TASK TO COMPLETE: Go to the line that includes "S1: none -> button (GND, TRIG)" and retype it, then every line after it to the end of the data, adding nothing.

[Revision tracking records]
_ _ _ _ _

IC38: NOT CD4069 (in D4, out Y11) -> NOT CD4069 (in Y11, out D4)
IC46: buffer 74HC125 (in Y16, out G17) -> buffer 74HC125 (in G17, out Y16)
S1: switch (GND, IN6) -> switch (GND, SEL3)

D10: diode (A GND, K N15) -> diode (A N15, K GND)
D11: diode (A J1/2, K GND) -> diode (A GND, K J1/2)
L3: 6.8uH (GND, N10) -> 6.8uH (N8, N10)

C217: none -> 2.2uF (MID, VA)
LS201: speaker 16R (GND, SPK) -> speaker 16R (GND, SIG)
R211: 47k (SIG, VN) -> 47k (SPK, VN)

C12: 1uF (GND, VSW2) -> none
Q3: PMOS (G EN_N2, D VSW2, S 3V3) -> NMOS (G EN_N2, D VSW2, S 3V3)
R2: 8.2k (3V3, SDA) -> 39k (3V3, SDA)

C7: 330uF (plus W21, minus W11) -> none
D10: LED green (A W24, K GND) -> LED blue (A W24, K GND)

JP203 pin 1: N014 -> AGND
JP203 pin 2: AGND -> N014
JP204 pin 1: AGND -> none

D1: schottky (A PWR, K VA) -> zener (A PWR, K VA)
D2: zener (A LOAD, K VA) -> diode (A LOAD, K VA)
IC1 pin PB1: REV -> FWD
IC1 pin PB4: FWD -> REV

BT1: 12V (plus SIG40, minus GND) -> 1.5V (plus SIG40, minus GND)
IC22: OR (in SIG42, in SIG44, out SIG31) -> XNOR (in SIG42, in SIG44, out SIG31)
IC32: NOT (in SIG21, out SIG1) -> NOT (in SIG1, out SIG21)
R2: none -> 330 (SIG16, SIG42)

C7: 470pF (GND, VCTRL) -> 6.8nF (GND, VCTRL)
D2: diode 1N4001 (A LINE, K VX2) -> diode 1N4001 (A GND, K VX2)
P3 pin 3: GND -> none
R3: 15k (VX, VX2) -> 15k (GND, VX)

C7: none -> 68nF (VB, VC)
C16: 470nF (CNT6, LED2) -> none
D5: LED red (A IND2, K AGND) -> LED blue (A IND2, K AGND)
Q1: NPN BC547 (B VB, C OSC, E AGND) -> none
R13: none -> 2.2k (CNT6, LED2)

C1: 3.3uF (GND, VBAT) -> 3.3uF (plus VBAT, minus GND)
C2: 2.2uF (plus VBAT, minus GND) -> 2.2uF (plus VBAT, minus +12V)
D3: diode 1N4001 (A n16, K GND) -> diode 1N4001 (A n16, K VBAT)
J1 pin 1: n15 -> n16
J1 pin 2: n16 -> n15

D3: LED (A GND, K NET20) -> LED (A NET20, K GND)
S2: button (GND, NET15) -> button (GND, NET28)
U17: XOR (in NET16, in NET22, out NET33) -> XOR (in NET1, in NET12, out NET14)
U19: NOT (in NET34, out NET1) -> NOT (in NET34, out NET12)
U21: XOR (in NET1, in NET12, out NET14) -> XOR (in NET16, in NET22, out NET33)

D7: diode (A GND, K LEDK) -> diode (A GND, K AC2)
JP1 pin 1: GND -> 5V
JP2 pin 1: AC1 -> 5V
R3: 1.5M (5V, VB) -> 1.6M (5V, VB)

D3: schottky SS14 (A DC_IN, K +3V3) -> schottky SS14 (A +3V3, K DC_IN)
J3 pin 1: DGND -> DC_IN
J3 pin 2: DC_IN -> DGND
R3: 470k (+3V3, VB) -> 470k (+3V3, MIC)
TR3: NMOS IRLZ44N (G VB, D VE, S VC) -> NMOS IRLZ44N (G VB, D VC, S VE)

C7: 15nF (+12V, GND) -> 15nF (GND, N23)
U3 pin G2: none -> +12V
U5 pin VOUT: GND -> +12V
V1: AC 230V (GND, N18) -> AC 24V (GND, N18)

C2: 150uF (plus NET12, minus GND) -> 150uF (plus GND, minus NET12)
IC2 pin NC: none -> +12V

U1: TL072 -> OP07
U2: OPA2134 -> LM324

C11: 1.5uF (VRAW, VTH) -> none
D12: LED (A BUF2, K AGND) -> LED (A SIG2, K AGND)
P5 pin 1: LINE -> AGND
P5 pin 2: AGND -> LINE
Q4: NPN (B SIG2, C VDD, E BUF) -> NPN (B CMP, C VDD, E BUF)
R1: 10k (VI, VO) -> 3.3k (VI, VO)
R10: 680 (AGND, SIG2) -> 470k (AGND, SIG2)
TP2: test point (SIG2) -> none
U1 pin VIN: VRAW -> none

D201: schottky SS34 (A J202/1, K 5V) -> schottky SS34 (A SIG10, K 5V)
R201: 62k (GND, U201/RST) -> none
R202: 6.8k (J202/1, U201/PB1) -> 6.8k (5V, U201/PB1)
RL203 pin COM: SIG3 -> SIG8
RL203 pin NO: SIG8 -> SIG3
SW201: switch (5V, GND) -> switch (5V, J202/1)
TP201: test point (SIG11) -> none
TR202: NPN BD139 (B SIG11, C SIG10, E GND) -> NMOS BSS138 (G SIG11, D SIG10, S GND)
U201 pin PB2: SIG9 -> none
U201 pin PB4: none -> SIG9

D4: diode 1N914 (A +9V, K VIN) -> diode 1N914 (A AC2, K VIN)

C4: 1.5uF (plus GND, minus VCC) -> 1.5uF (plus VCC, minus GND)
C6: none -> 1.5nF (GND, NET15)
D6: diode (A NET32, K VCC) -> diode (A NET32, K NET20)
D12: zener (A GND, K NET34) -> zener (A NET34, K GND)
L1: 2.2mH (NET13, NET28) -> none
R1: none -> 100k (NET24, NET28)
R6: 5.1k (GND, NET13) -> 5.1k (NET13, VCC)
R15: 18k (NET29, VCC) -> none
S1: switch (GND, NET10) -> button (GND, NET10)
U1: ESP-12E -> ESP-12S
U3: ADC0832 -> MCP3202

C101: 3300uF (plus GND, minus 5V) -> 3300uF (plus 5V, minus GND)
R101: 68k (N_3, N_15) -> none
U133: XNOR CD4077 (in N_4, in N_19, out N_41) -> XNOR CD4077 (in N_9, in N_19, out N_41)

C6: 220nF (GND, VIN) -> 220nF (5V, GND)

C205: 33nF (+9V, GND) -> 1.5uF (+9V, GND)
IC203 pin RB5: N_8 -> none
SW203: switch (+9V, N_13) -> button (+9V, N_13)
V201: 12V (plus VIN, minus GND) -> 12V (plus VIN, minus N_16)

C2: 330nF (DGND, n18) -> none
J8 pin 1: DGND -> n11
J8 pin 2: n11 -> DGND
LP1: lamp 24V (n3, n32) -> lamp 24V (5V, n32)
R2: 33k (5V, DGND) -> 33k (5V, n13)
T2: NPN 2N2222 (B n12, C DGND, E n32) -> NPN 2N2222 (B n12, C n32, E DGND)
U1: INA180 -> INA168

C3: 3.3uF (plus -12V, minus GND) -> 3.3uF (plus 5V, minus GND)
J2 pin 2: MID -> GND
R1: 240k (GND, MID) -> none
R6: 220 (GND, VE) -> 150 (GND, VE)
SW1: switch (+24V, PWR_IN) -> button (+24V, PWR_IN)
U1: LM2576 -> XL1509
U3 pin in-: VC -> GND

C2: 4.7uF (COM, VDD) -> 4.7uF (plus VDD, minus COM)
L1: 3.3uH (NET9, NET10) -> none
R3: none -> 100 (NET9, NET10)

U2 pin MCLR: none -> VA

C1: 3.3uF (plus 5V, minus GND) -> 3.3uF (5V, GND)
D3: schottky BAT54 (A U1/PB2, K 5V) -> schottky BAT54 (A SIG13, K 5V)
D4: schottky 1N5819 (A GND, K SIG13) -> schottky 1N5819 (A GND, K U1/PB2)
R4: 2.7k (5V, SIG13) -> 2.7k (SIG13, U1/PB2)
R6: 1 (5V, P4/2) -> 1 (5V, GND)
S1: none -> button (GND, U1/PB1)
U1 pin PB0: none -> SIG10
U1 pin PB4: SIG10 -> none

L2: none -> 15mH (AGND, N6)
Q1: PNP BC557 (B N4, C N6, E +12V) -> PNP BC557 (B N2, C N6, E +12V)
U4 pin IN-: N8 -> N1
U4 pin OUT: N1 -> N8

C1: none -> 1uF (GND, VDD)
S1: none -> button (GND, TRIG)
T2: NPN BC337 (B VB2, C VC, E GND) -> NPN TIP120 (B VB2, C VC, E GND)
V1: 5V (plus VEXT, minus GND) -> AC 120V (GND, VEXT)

_ _ _ _ _

EXPECTED ANSWER:
S1: none -> button (GND, TRIG)
T2: NPN BC337 (B VB2, C VC, E GND) -> NPN TIP120 (B VB2, C VC, E GND)
V1: 5V (plus VEXT, minus GND) -> AC 120V (GND, VEXT)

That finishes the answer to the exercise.